> Exercise
Repeat each record exactly as written, and drop any images.

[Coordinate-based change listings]
'''

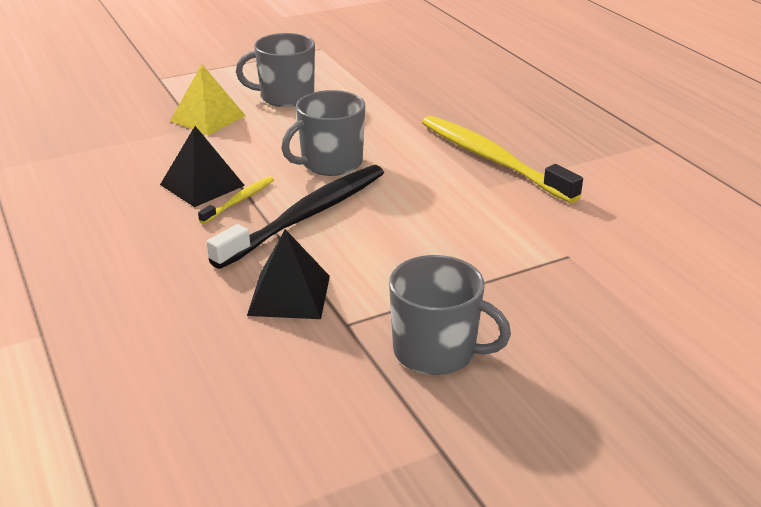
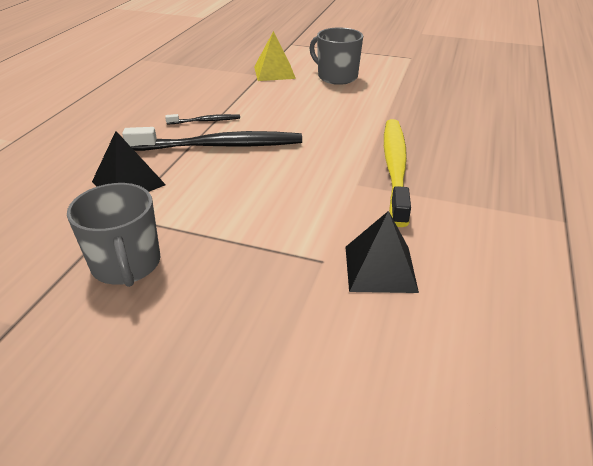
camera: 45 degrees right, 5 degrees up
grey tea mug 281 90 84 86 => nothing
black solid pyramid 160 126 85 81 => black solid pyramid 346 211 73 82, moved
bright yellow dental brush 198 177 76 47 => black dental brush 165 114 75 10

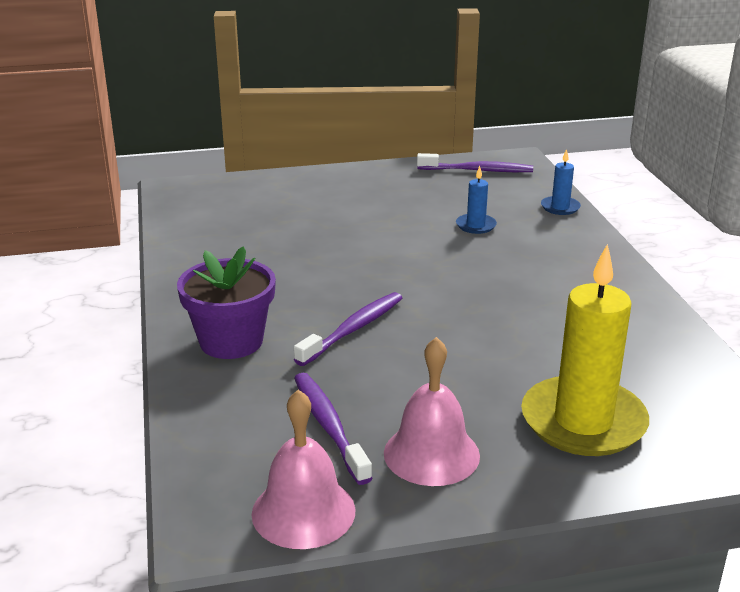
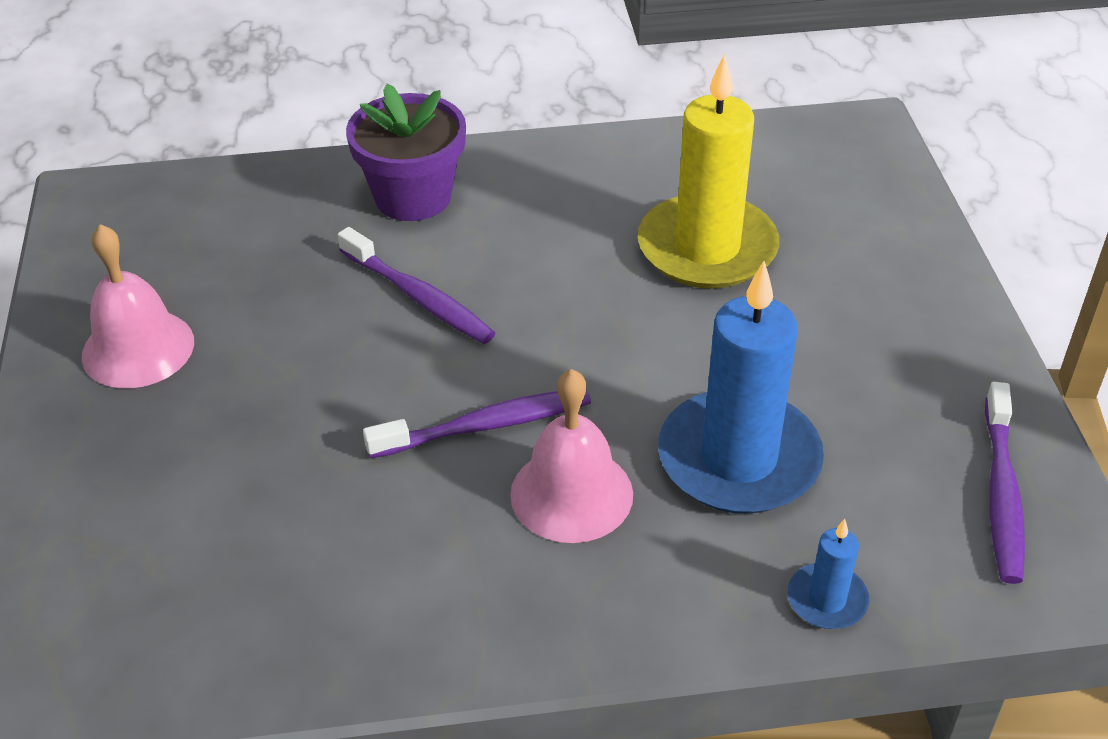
camera: 95 degrees right, 15 degrees up
pink hand bell 252 389 103 160 => pink hand bell 510 369 123 174, moved
royal purple dental brush 294 373 79 112 => royal purple dental brush 363 389 228 69, moved
bright yellow wax candle 521 244 128 212 => bright yellow wax candle 638 54 141 235, moved
blue wax candle 456 166 41 68 => blue wax candle 658 261 166 253, x2.21

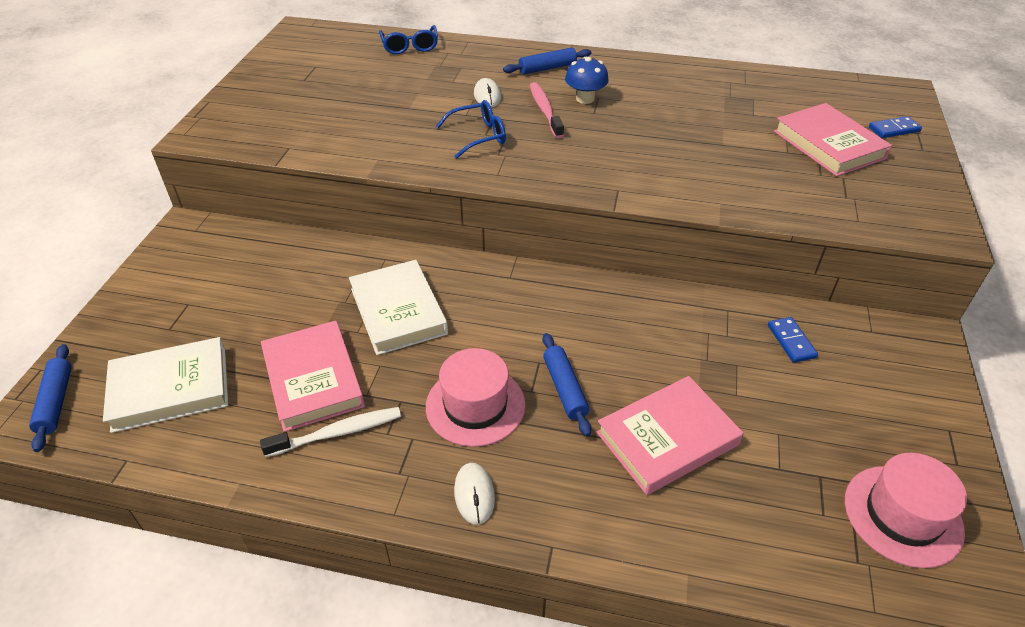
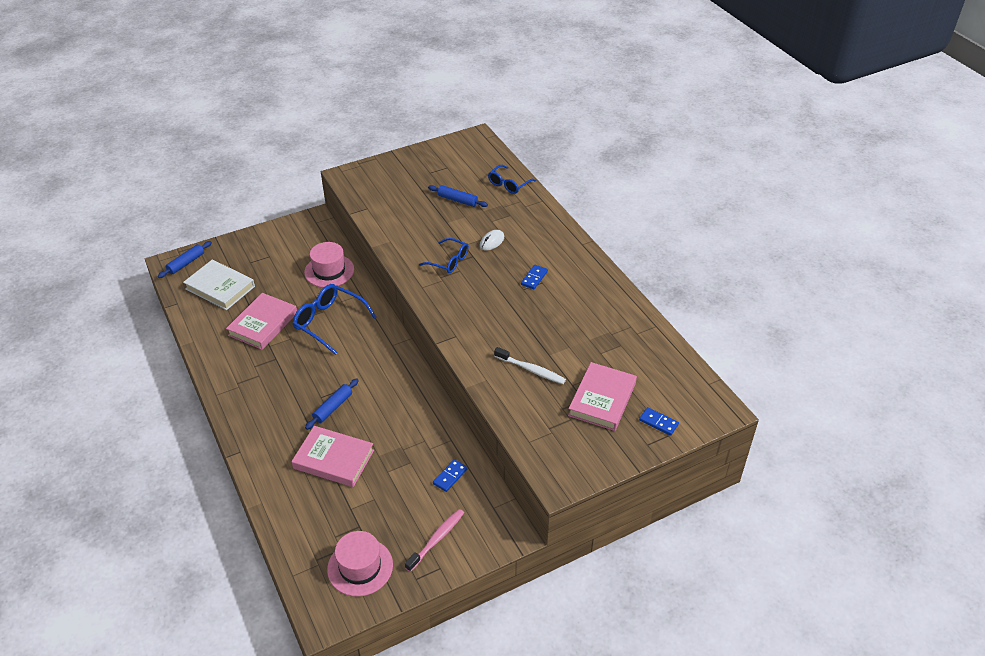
camera: 50 degrees right, 0 degrees up
pure white PC mouse 454 463 41 62 => nothing
pure white dental brush 260 407 141 50 => pure white dental brush 494 347 72 37, moved
pink hat 426 348 99 99 => pink hat 304 242 50 46, moved
blue pastry roller 503 47 88 27 => blue pastry roller 428 185 60 22, moved
pink dental brush 530 82 34 56 => pink dental brush 405 509 59 63, moved
pure white hardback 349 260 99 95 => blue eyeglasses 292 284 84 71
blue fungus 565 57 44 47 => blue domino 521 265 27 24

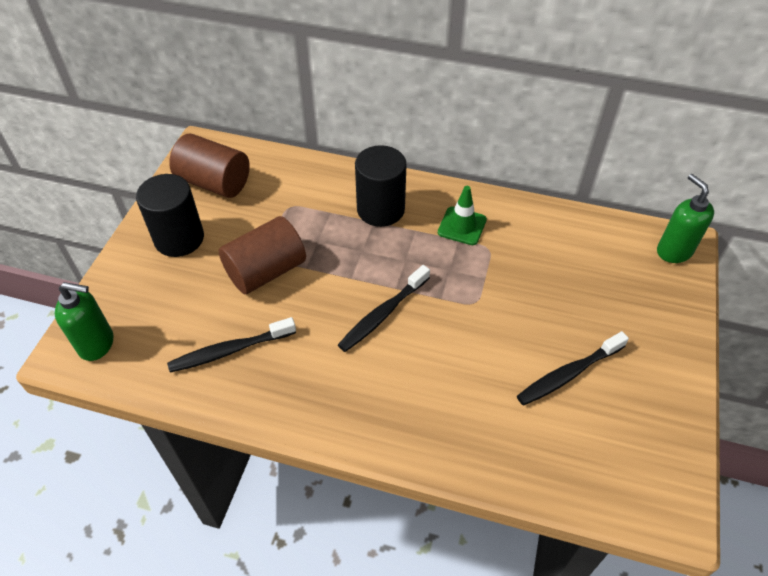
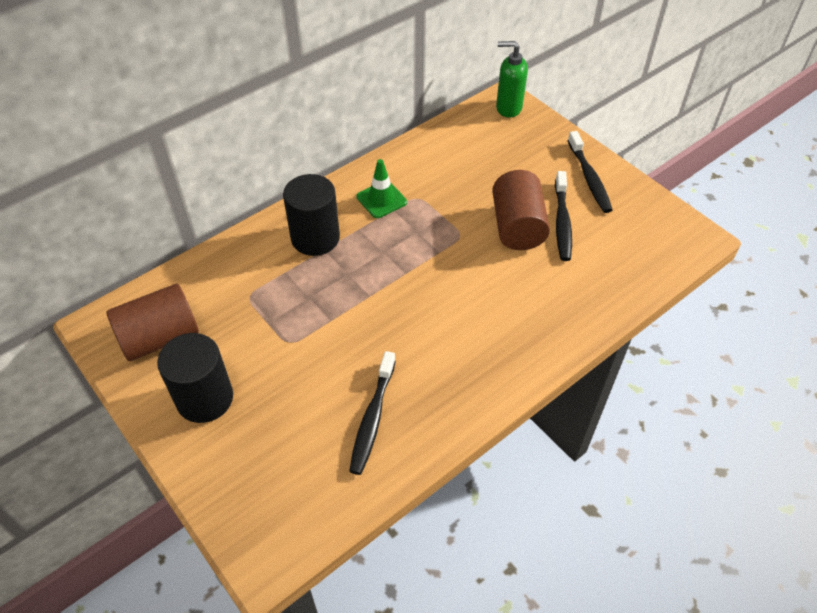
camera: 55 degrees left, 0 degrees up
green soap dispenser 55 282 59 79 => nothing
russet cylinder shape 219 216 87 78 => russet cylinder shape 492 170 58 80, moved
black dental brush 338 265 92 87 => black dental brush 568 131 44 82, moved

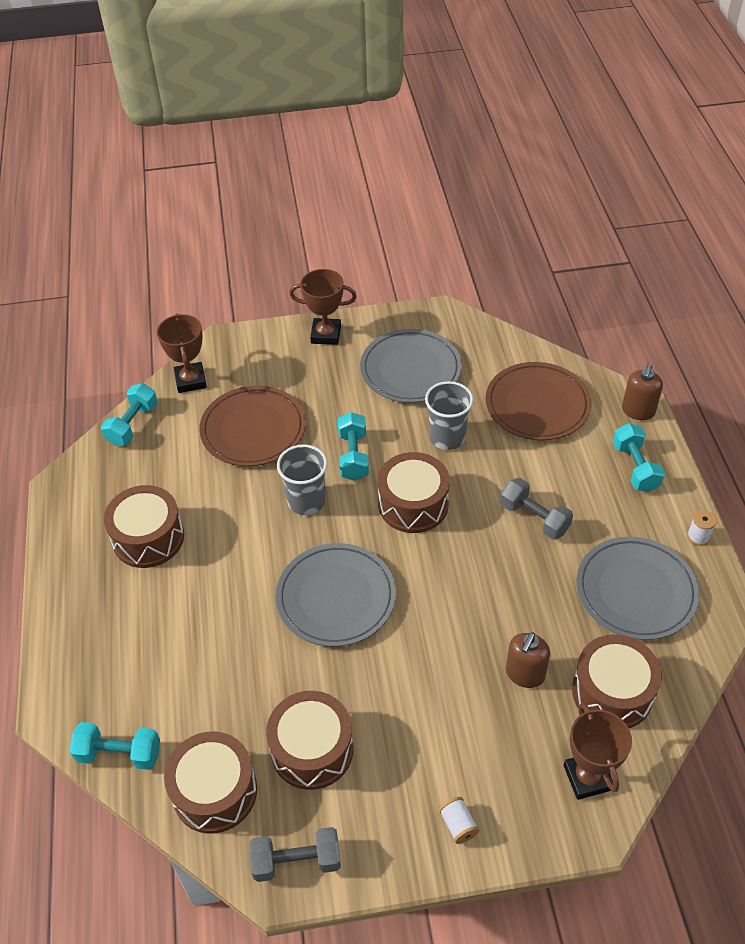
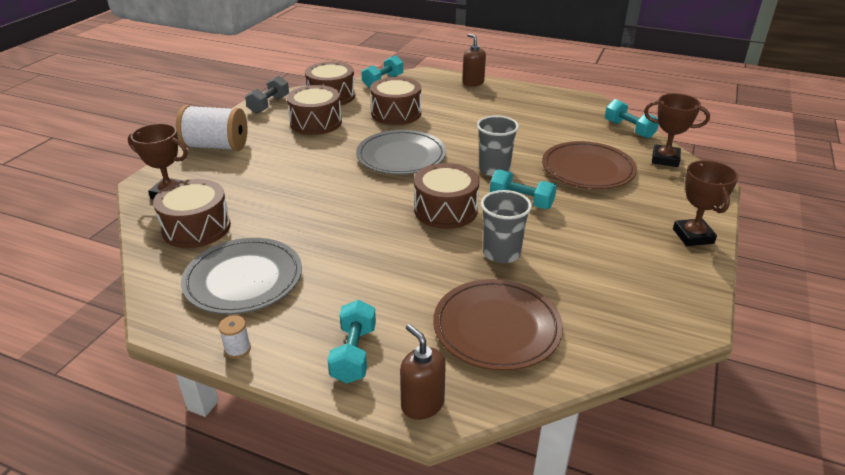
camera: 120 degrees right, 15 degrees down
grey flat dish 360 329 102 74 => nothing
grey free weight 500 478 73 62 => nothing
russet toy drum 104 485 80 83 => russet toy drum 370 77 51 48, moved
russet soap dispenser 506 632 44 56 => russet soap dispenser 462 34 24 52, moved
russet trophy 289 269 68 76 => russet trophy 673 160 65 86, 45 degrees counterclockwise
aqua free weight 613 423 52 69 => aqua free weight 327 300 49 83, 75 degrees clockwise
pure white spool 439 797 40 47 => pure white spool 176 105 72 46, x2.46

'''

> Response for this exercise
camera: 45 degrees right, 5 degrees up
grey tea mug 281 90 84 86 => nothing
black solid pyramid 160 126 85 81 => black solid pyramid 346 211 73 82, moved
bright yellow dental brush 198 177 76 47 => black dental brush 165 114 75 10

camera: 95 degrees right, 15 degrees up
pink hand bell 252 389 103 160 => pink hand bell 510 369 123 174, moved
royal purple dental brush 294 373 79 112 => royal purple dental brush 363 389 228 69, moved
bright yellow wax candle 521 244 128 212 => bright yellow wax candle 638 54 141 235, moved
blue wax candle 456 166 41 68 => blue wax candle 658 261 166 253, x2.21

camera: 50 degrees right, 0 degrees up
pure white PC mouse 454 463 41 62 => nothing
pure white dental brush 260 407 141 50 => pure white dental brush 494 347 72 37, moved
pink hat 426 348 99 99 => pink hat 304 242 50 46, moved
blue pastry roller 503 47 88 27 => blue pastry roller 428 185 60 22, moved
pink dental brush 530 82 34 56 => pink dental brush 405 509 59 63, moved
pure white hardback 349 260 99 95 => blue eyeglasses 292 284 84 71
blue fungus 565 57 44 47 => blue domino 521 265 27 24

camera: 55 degrees left, 0 degrees up
green soap dispenser 55 282 59 79 => nothing
russet cylinder shape 219 216 87 78 => russet cylinder shape 492 170 58 80, moved
black dental brush 338 265 92 87 => black dental brush 568 131 44 82, moved

camera: 120 degrees right, 15 degrees down
grey flat dish 360 329 102 74 => nothing
grey free weight 500 478 73 62 => nothing
russet toy drum 104 485 80 83 => russet toy drum 370 77 51 48, moved
russet soap dispenser 506 632 44 56 => russet soap dispenser 462 34 24 52, moved
russet trophy 289 269 68 76 => russet trophy 673 160 65 86, 45 degrees counterclockwise
aqua free weight 613 423 52 69 => aqua free weight 327 300 49 83, 75 degrees clockwise
pure white spool 439 797 40 47 => pure white spool 176 105 72 46, x2.46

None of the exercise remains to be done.